AVAILABLE DATA:
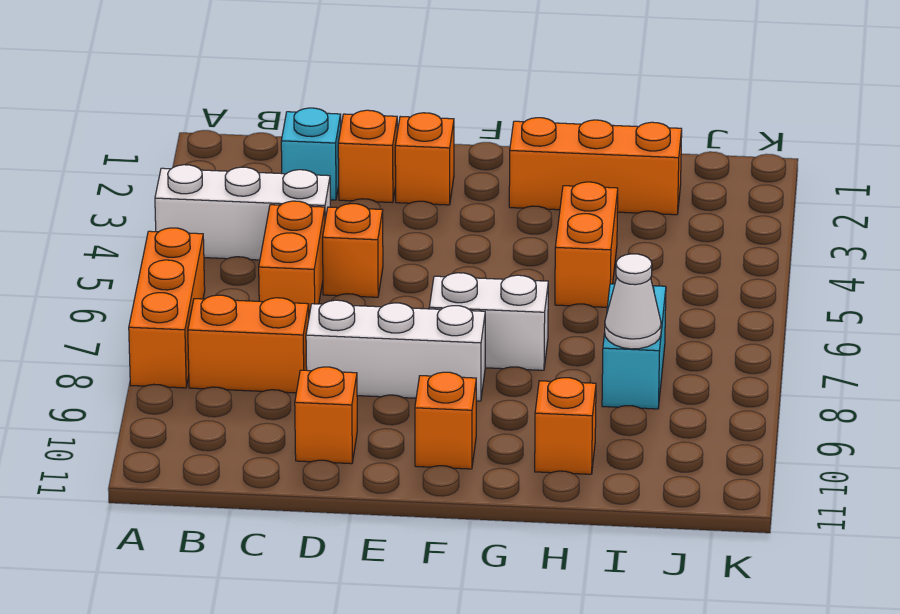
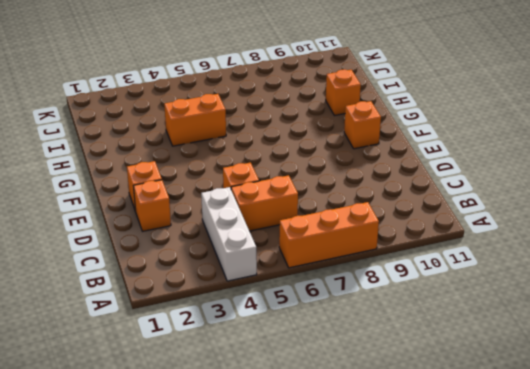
none -> orange brick B8:C8 level 1
none -> cyan brick C2 level 1
none -> white brick D8:F8 level 1

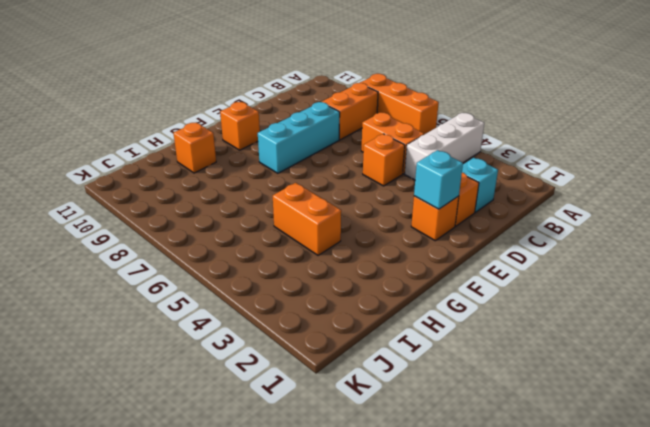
cyan brick D8:F8 level 1 -> white brick D8:F8 level 1
cyan brick E2 level 2 -> none
none -> orange brick D10 level 1
none -> white brick F7:G7 level 1
none -> orange brick G2:I2 level 1

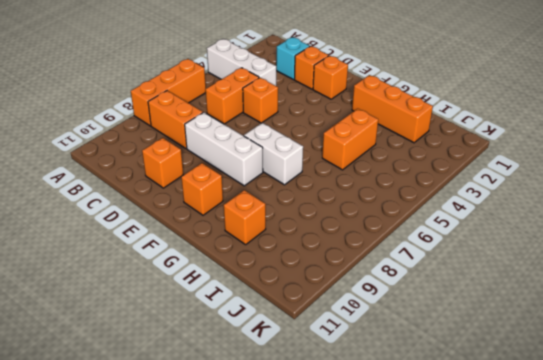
none -> cyan brick I7:I8 level 1
none -> white cone I8 level 2

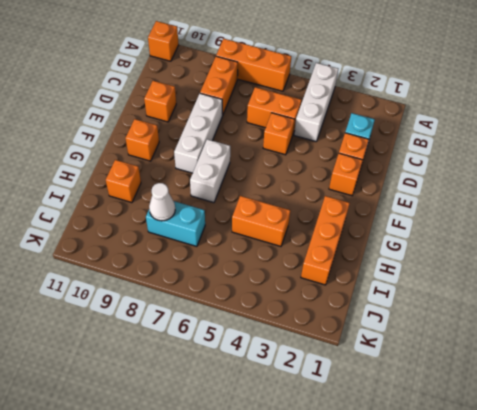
orange brick A11 level 1 -> none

WORK INSTRUCTION: An exact, word-for-word copy of the records is expected, with no pictures in it.

SOLUTION TO THIS PROBLEM:
none -> orange brick B8:C8 level 1
none -> cyan brick C2 level 1
none -> white brick D8:F8 level 1

cyan brick D8:F8 level 1 -> white brick D8:F8 level 1
cyan brick E2 level 2 -> none
none -> orange brick D10 level 1
none -> white brick F7:G7 level 1
none -> orange brick G2:I2 level 1

none -> cyan brick I7:I8 level 1
none -> white cone I8 level 2

orange brick A11 level 1 -> none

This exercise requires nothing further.